Excerpts from a dataset:
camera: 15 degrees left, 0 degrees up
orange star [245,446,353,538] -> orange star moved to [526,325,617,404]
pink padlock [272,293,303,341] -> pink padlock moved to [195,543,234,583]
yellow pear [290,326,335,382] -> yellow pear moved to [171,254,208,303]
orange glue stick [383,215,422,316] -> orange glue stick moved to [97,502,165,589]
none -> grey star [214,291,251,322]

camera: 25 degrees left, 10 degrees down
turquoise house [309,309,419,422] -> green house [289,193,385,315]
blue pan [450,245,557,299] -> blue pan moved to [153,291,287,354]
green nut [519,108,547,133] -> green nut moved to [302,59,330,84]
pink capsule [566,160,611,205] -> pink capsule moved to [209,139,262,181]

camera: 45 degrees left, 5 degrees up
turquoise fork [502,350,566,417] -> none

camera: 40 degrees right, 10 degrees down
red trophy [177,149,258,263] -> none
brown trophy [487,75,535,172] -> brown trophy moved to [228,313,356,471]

...

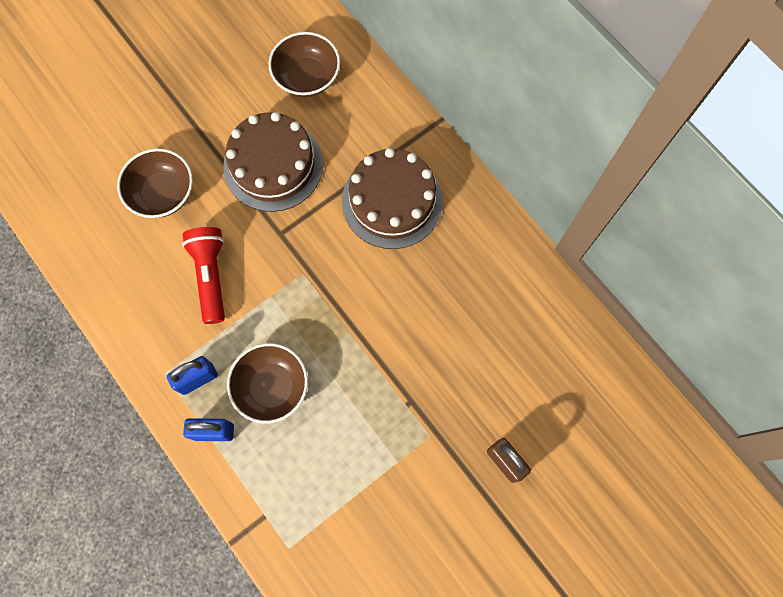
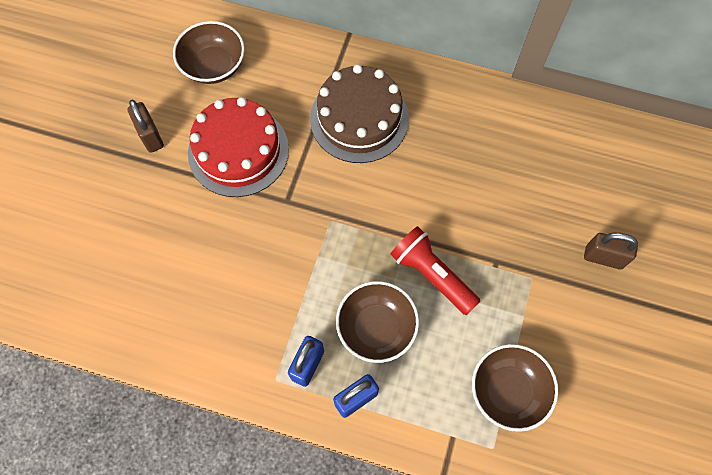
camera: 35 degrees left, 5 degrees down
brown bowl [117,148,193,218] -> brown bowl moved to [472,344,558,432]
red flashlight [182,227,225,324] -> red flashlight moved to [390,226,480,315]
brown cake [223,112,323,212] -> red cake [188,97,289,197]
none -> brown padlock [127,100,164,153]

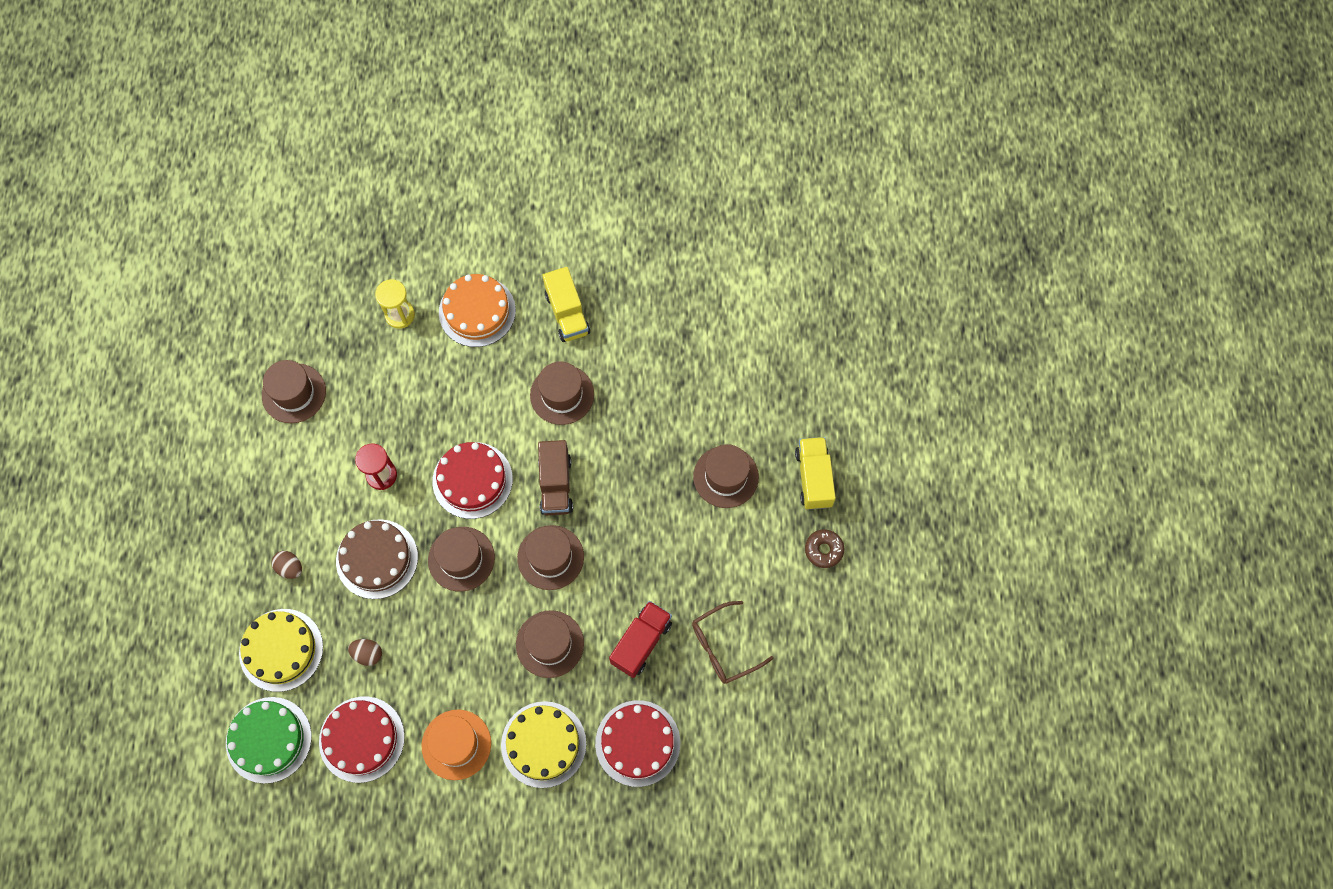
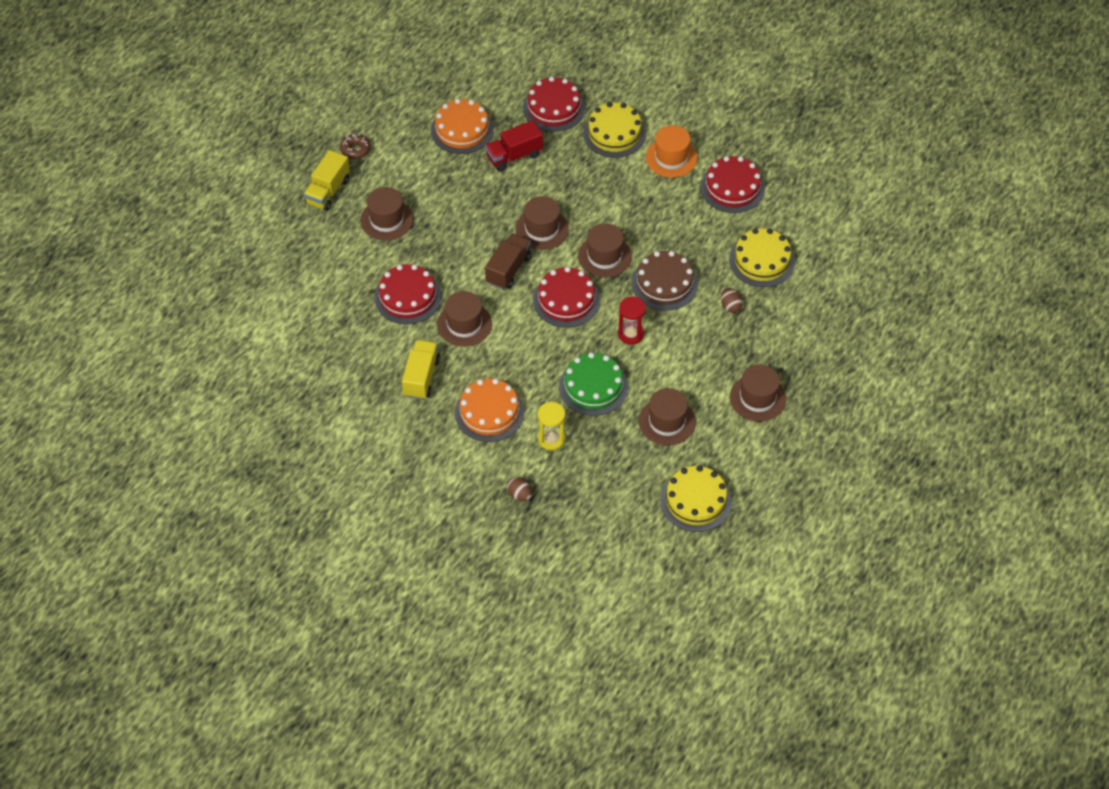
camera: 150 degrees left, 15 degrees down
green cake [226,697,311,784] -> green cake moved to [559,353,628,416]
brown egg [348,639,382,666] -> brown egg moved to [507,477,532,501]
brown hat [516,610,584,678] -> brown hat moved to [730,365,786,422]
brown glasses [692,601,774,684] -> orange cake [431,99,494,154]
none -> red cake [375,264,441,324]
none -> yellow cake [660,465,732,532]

Problem: Wherever the string "yellow" appears in the records above, copy the line it sits in.

Output below:
yellow pear [290,326,335,382] -> yellow pear moved to [171,254,208,303]
none -> yellow cake [660,465,732,532]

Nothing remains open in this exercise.